#### DATASET ENTRIES:
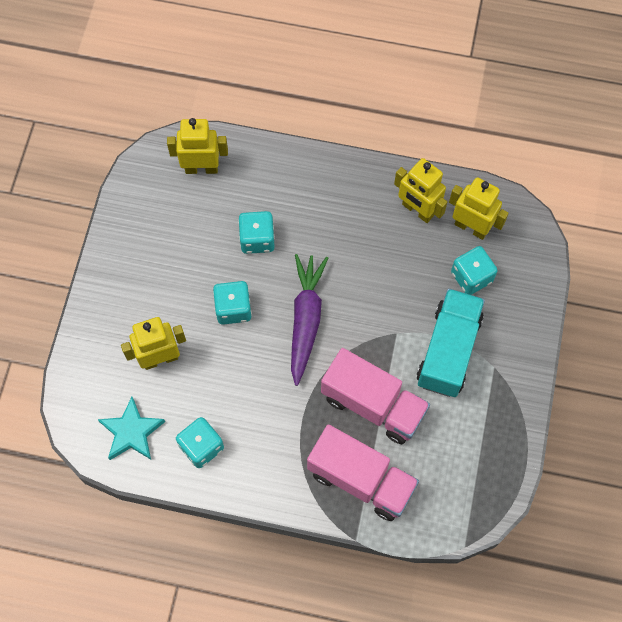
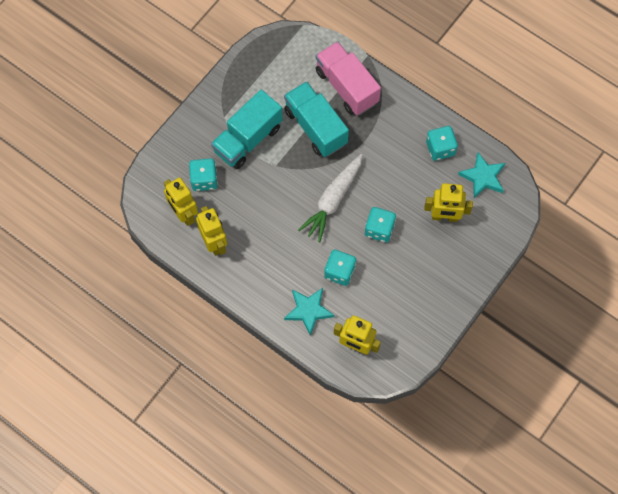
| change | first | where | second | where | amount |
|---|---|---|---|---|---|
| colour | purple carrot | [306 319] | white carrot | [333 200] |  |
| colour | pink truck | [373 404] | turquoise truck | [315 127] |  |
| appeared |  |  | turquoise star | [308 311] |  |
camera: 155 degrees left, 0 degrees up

#### WHAT TO PRODUCE:
Where does "colour" occur in the data? Copy each line that has it.

#### TASK ANSWER:
| colour | purple carrot | [306 319] | white carrot | [333 200] |  |
| colour | pink truck | [373 404] | turquoise truck | [315 127] |  |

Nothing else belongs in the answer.